Exercise description
Restate word for word every entry that appears below, skipping its pictures.

_____

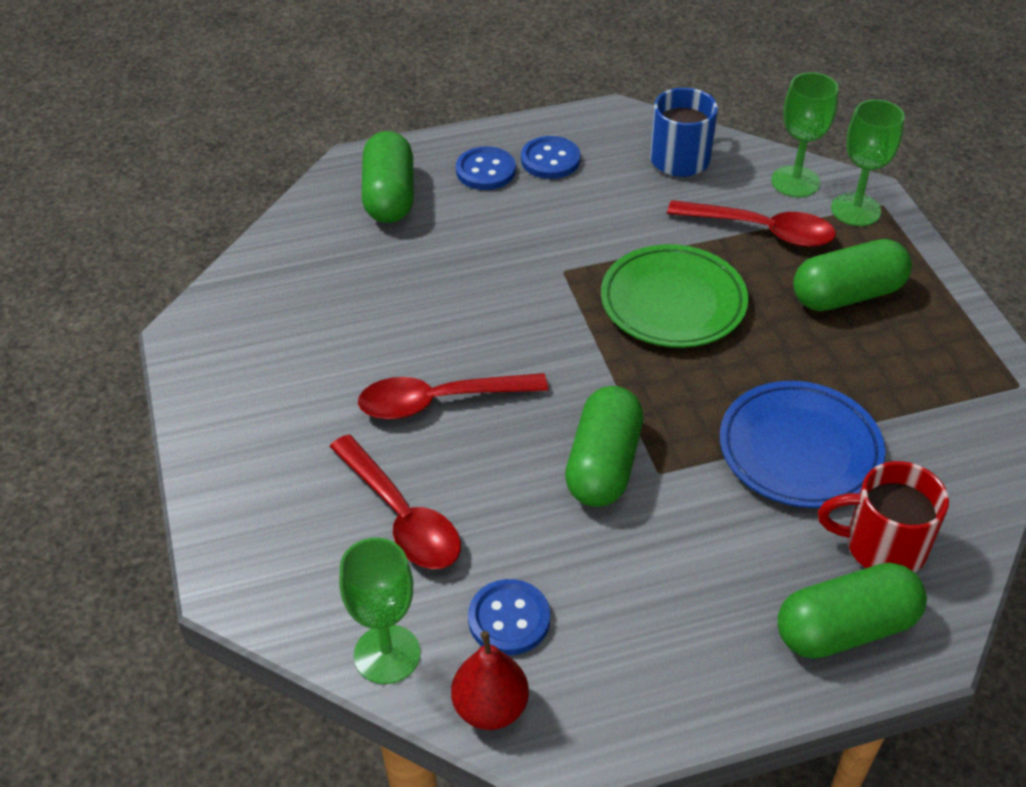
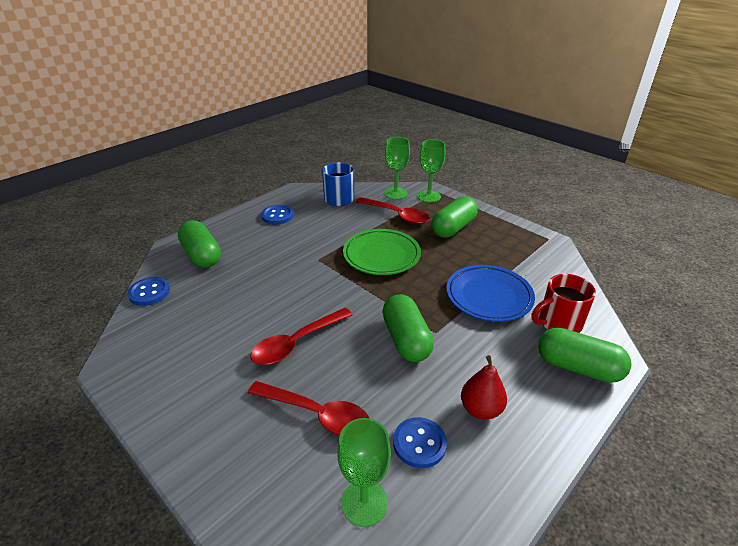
camera: 30 degrees left, 10 degrees down
(485, 171) = (247, 229): blue button -> blue button (149, 292)
(490, 707) = (448, 503): red pear -> red pear (481, 409)
(762, 230) = (397, 215): red spoon -> red spoon turned 45 degrees clockwise
(845, 628) = (578, 367): green capsule -> green capsule turned 75 degrees clockwise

_____

Your solution
camera: 30 degrees left, 10 degrees down
(485, 171) = (247, 229): blue button -> blue button (149, 292)
(490, 707) = (448, 503): red pear -> red pear (481, 409)
(762, 230) = (397, 215): red spoon -> red spoon turned 45 degrees clockwise
(845, 628) = (578, 367): green capsule -> green capsule turned 75 degrees clockwise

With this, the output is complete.